▶ To do: Rewrite the part of the items that opens with the line containing "Who is shorter, gray" and closes with the line containing "This screenshot has height=640, width=853.", swapping "thatched roof hut" for "straw-roofed hut" and leaving everything else as it stands.

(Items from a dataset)
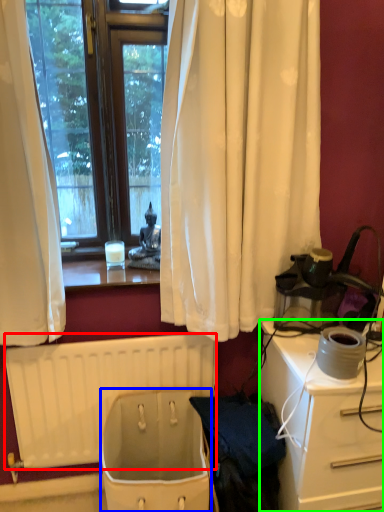
Question: Which is nearer to the radiator (highlighted by a red box)? toilet bowl (highlighted by a blue box) or desk (highlighted by a green box).

Choices:
 (A) toilet bowl
 (B) desk

Answer: (A)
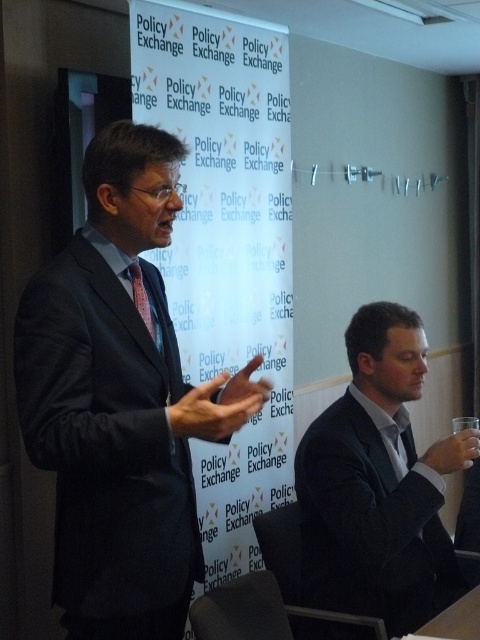
Question: Which object is closer to the camera taking this photo?

Choices:
 (A) dark gray suit at center
 (B) pink silk tie at center
 (C) dark gray suit at right

Answer: (A)

Question: Which object is farther from the camera taking this photo?

Choices:
 (A) dark gray suit at center
 (B) pink silk tie at center

Answer: (B)

Question: Which object is the closest to the pink silk tie at center?

Choices:
 (A) dark gray suit at right
 (B) dark gray suit at center

Answer: (B)

Question: Does dark gray suit at center have a greater width compared to pink silk tie at center?

Choices:
 (A) yes
 (B) no

Answer: (A)

Question: Observing the image, what is the correct spatial positioning of dark gray suit at right in reference to pink silk tie at center?

Choices:
 (A) below
 (B) above

Answer: (A)

Question: Observing the image, what is the correct spatial positioning of dark gray suit at center in reference to pink silk tie at center?

Choices:
 (A) above
 (B) below

Answer: (B)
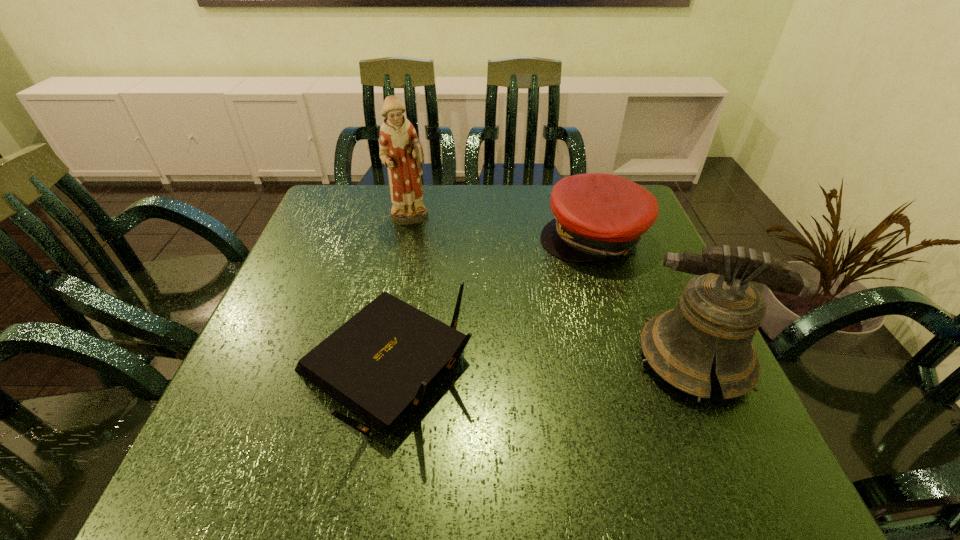
At what (x,y) coordinates should I click in order to perform the action: click on object at the far right corner. Please return your answer as a coordinate pair (x, y). This screenshot has width=960, height=540. Looking at the image, I should click on (596, 215).

Identify the location of object that is at the near right corner. This screenshot has height=540, width=960. (719, 312).

Locate an element on the screen. The width and height of the screenshot is (960, 540). vacant space at the far edge of the desktop is located at coordinates (465, 199).

Where is `vacant space at the left edge`? This screenshot has height=540, width=960. vacant space at the left edge is located at coordinates (333, 246).

In order to click on blank space at the far left corner in this screenshot , I will do `click(345, 195)`.

This screenshot has width=960, height=540. In the image, there is a desktop. In order to click on free space at the near right corner in this screenshot , I will do `click(725, 426)`.

Locate an element on the screen. This screenshot has height=540, width=960. unoccupied position between the router and the figurine is located at coordinates (397, 293).

You are a GUI agent. You are given a task and a screenshot of the screen. Output one action in this format:
    pyautogui.click(x=<x>, y=<y>)
    Task: Click on the free space between the cap and the bell
    This screenshot has height=540, width=960.
    Given the screenshot: What is the action you would take?
    pyautogui.click(x=644, y=298)

The width and height of the screenshot is (960, 540). Find the location of `free space between the router and the tallest object`. free space between the router and the tallest object is located at coordinates (397, 293).

You are a GUI agent. You are given a task and a screenshot of the screen. Output one action in this format:
    pyautogui.click(x=<x>, y=<y>)
    Task: Click on the vacant point located between the router and the second tallest object
    
    Given the screenshot: What is the action you would take?
    tap(540, 364)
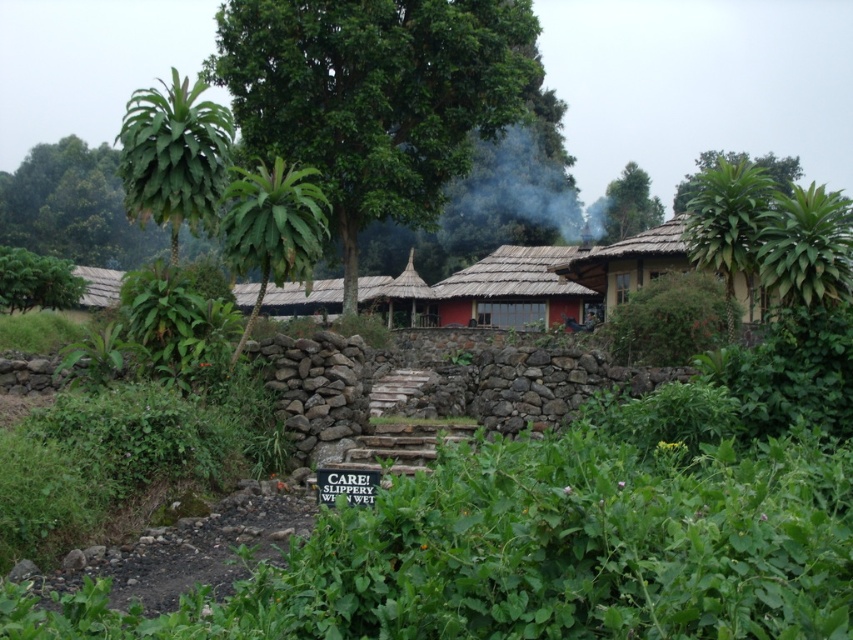
Does point (506, 195) lie behind point (94, 289)?

Yes, it is behind point (94, 289).

Who is shorter, gray smoke at upper center or thatched roof hut at left?

thatched roof hut at left

This screenshot has height=640, width=853. Describe the element at coordinates (514, 189) in the screenshot. I see `gray smoke at upper center` at that location.

The width and height of the screenshot is (853, 640). In order to click on gray smoke at upper center in this screenshot , I will do `click(514, 189)`.

Between point (654, 225) and point (798, 157), which one is positioned behind?

Positioned behind is point (798, 157).

The width and height of the screenshot is (853, 640). What are the coordinates of `green leafy tree at upper center` in the screenshot? It's located at (x=628, y=205).

Is point (589, 268) positioned after point (84, 268)?

That is False.

Between point (583, 284) and point (103, 285), which one is positioned in front?

Positioned in front is point (583, 284).

The height and width of the screenshot is (640, 853). Identify the location of brown thatched hut at right. (630, 260).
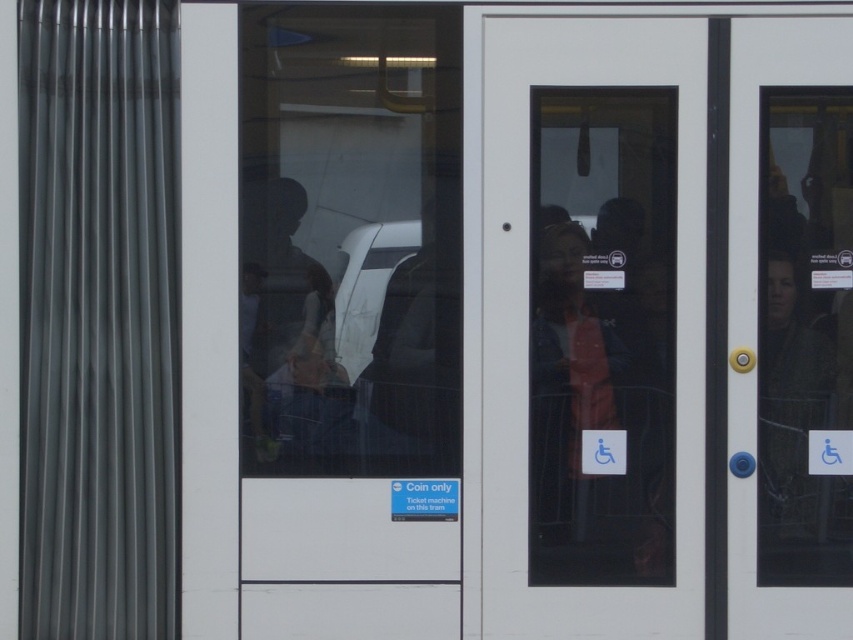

▶ Answer to this exercise:
Who is shorter, gray smoke at upper center or straw-roofed hut at left?

straw-roofed hut at left

This screenshot has height=640, width=853. Describe the element at coordinates (514, 189) in the screenshot. I see `gray smoke at upper center` at that location.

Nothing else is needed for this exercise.